### [EXERCISE REQUIREMENTS]
Scan the listing below for "another", then report every line that has it.

### [GIVEN DATA]
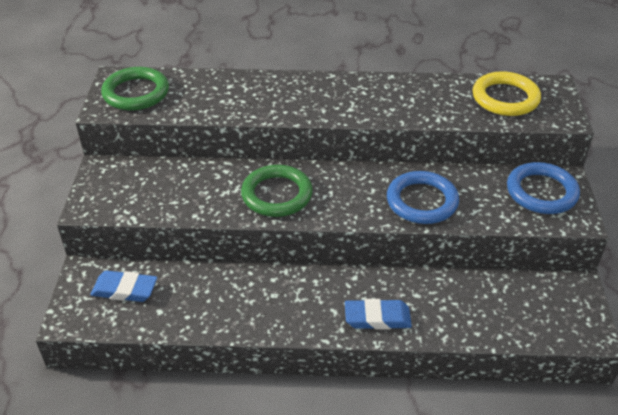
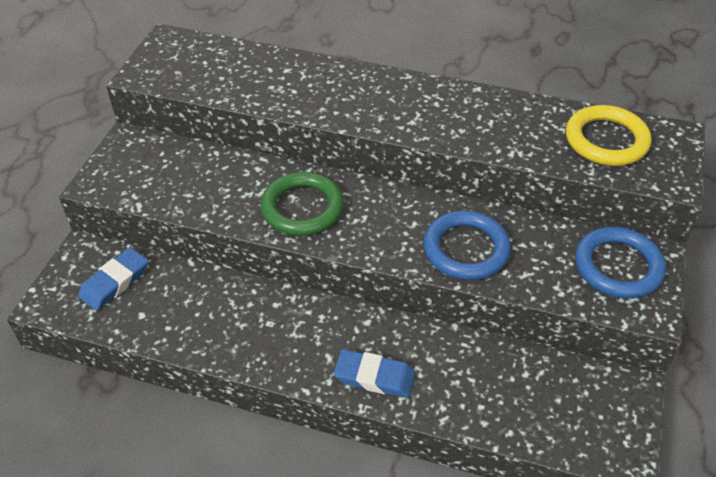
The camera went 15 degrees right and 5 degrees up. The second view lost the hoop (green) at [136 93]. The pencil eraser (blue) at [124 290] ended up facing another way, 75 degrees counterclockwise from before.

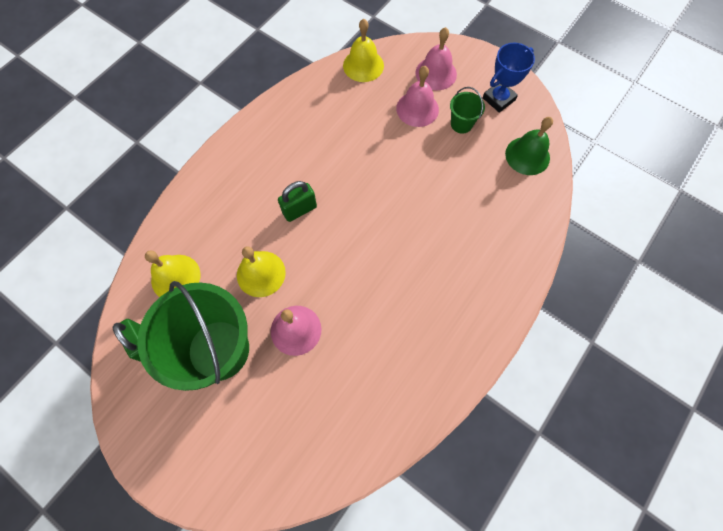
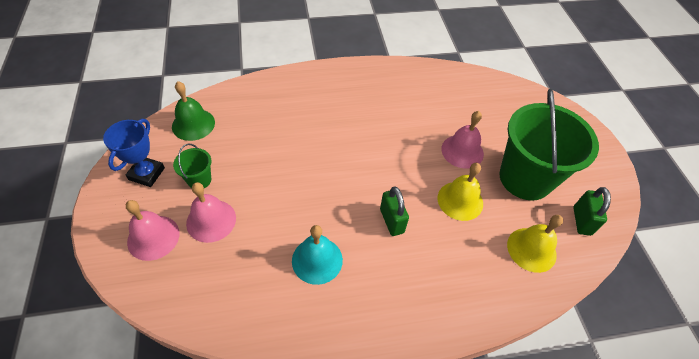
The camera went 140 degrees left and 15 degrees down. The second view lost the hand bell (yellow) at [363 65]. The second view gained the hand bell (aqua) at [317 260]. The lock (green) at [299 210] ended up facing another way, 60 degrees clockwise from before. The trophy (blue) at [498 99] ended up facing another way, 75 degrees counterclockwise from before.

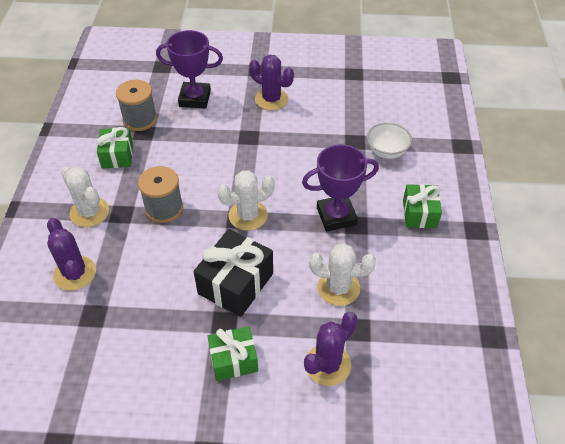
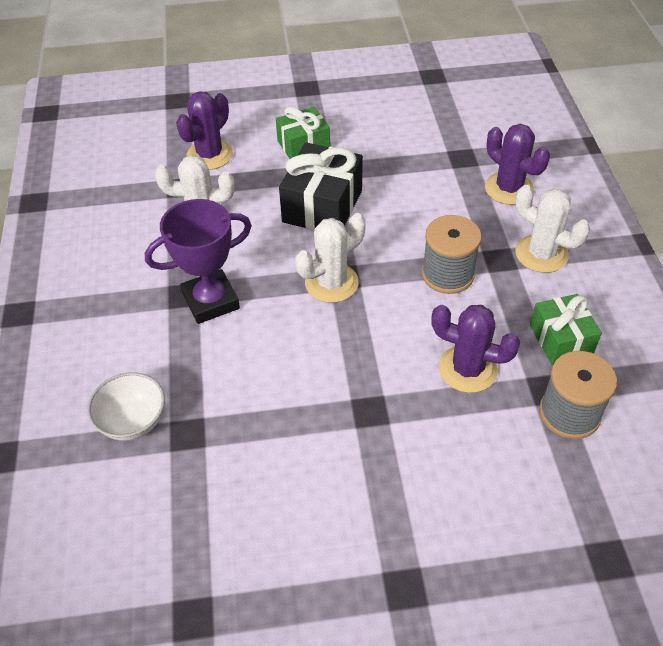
The camera went 170 degrees right and 0 degrees up. The second view lost the trophy (purple) at [195 98]. The second view lost the wrapped gift (green) at [419 214]. The saguaro cactus (purple) ended up elsewhere, having gone from [271 99] to [467 369].

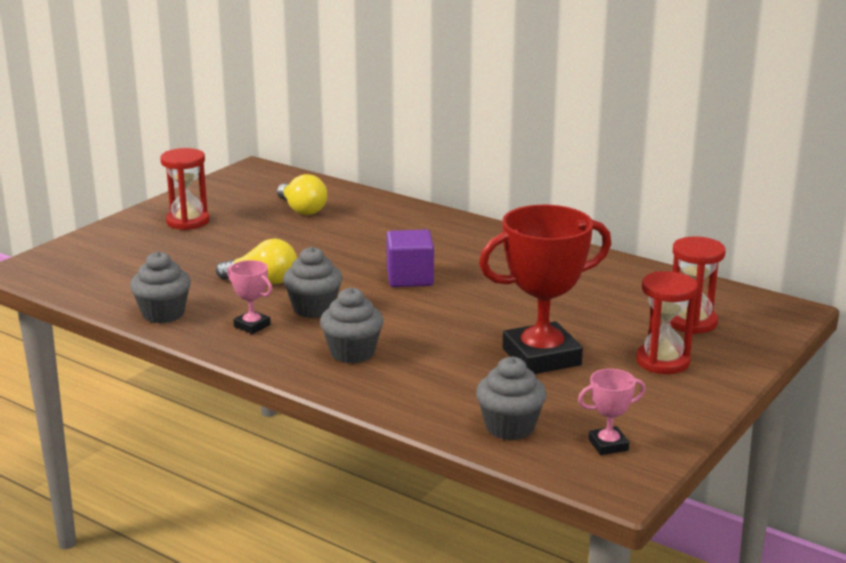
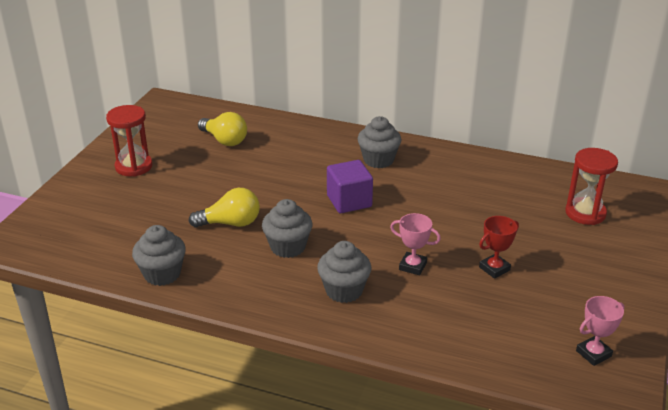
The camera went 15 degrees left and 10 degrees up. The second view lost the hourglass (red) at [662 361]. The trophy (pink) ended up elsewhere, having gone from [252 326] to [412 266]. The muffin (ash-grey) ended up elsewhere, having gone from [510 427] to [378 160]. The size of the trophy (red) at [541 357] changed by a factor of 0.45.

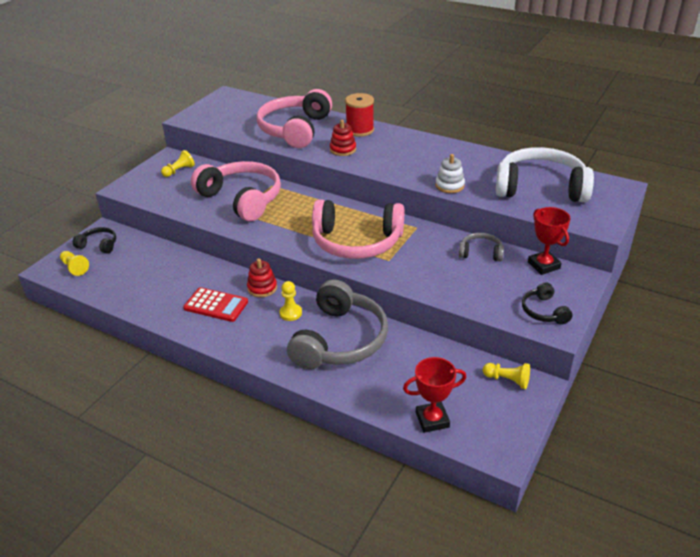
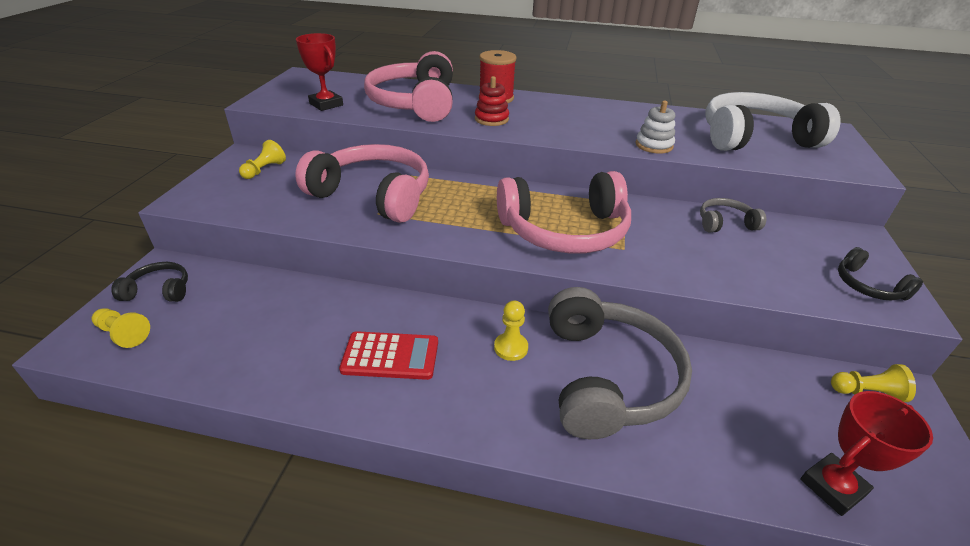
The camera went 20 degrees left and 0 degrees up. The second view lost the ring stacker (red) at [262 288]. The trophy (red) ended up elsewhere, having gone from [543 265] to [326 104].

### [RESPONSE TO THIS EXERCISE]
The camera went 15 degrees right and 5 degrees up. The second view lost the hoop (green) at [136 93]. The pencil eraser (blue) at [124 290] ended up facing another way, 75 degrees counterclockwise from before.
The camera went 140 degrees left and 15 degrees down. The second view lost the hand bell (yellow) at [363 65]. The second view gained the hand bell (aqua) at [317 260]. The lock (green) at [299 210] ended up facing another way, 60 degrees clockwise from before. The trophy (blue) at [498 99] ended up facing another way, 75 degrees counterclockwise from before.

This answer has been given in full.